Return the full listing unchanged, excluding any images it contains.

BEGIN

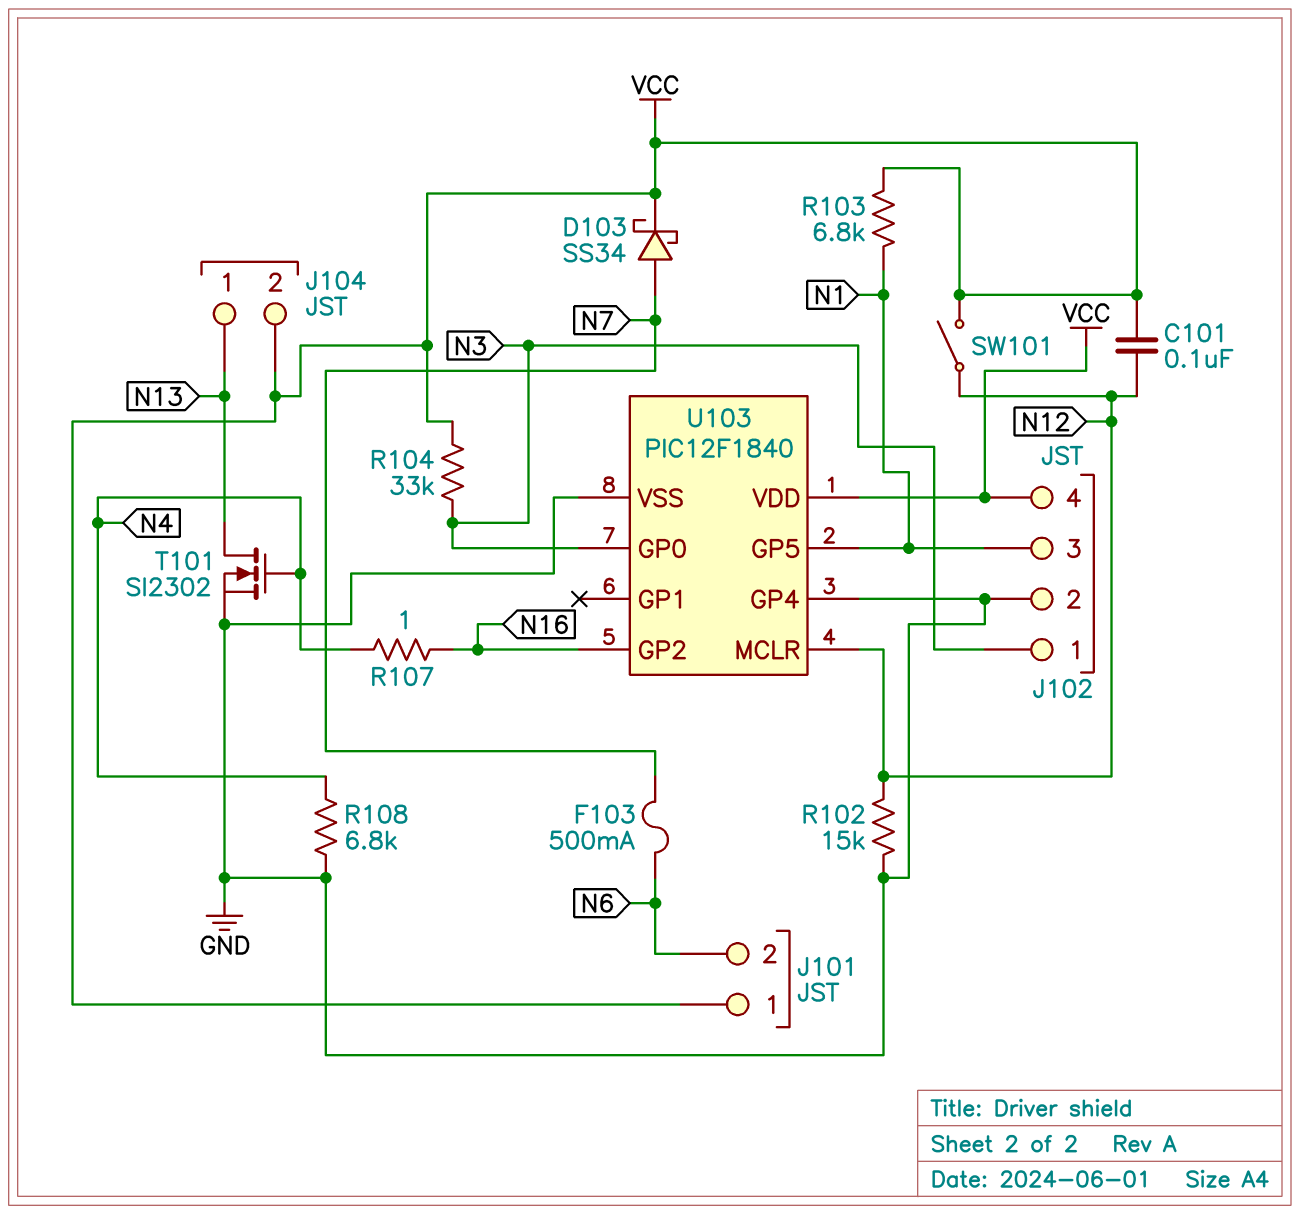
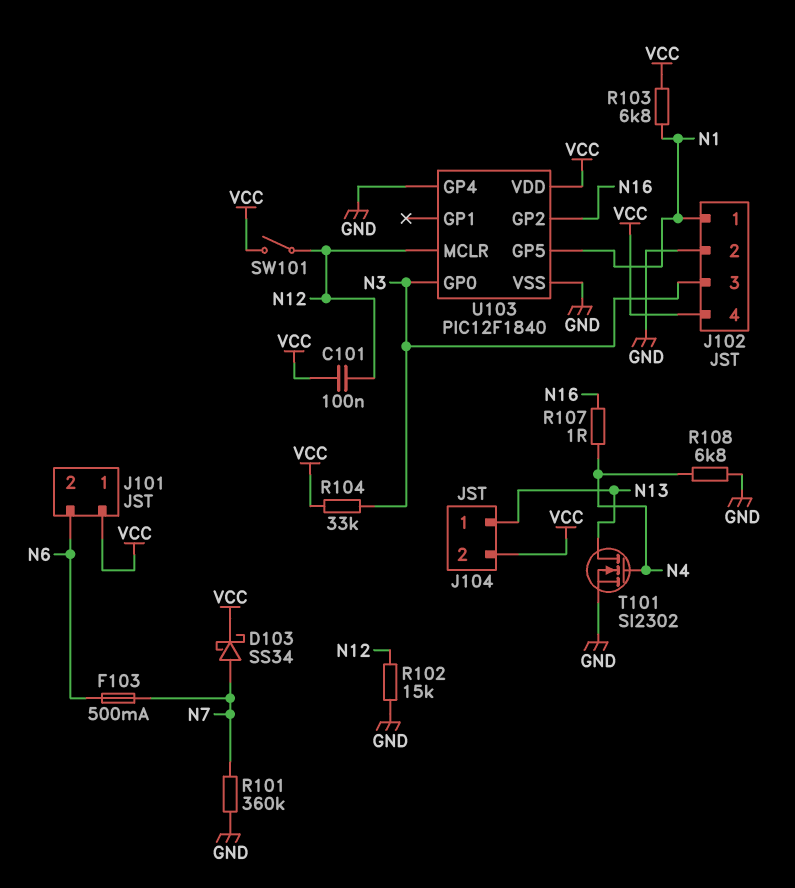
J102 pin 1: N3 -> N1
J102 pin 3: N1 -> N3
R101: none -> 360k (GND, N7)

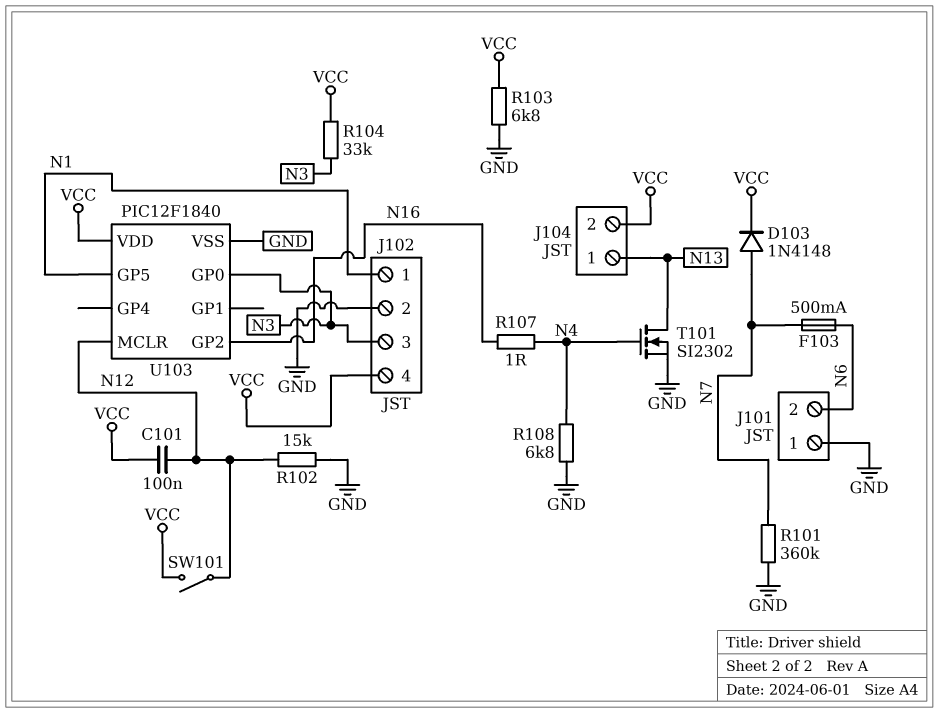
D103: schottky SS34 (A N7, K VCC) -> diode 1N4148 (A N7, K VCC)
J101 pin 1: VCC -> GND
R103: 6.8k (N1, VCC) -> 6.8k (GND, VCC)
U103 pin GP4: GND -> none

END

__FINISHED TASK__
J102 pin 1: N3 -> N1
J102 pin 3: N1 -> N3
R101: none -> 360k (GND, N7)

D103: schottky SS34 (A N7, K VCC) -> diode 1N4148 (A N7, K VCC)
J101 pin 1: VCC -> GND
R103: 6.8k (N1, VCC) -> 6.8k (GND, VCC)
U103 pin GP4: GND -> none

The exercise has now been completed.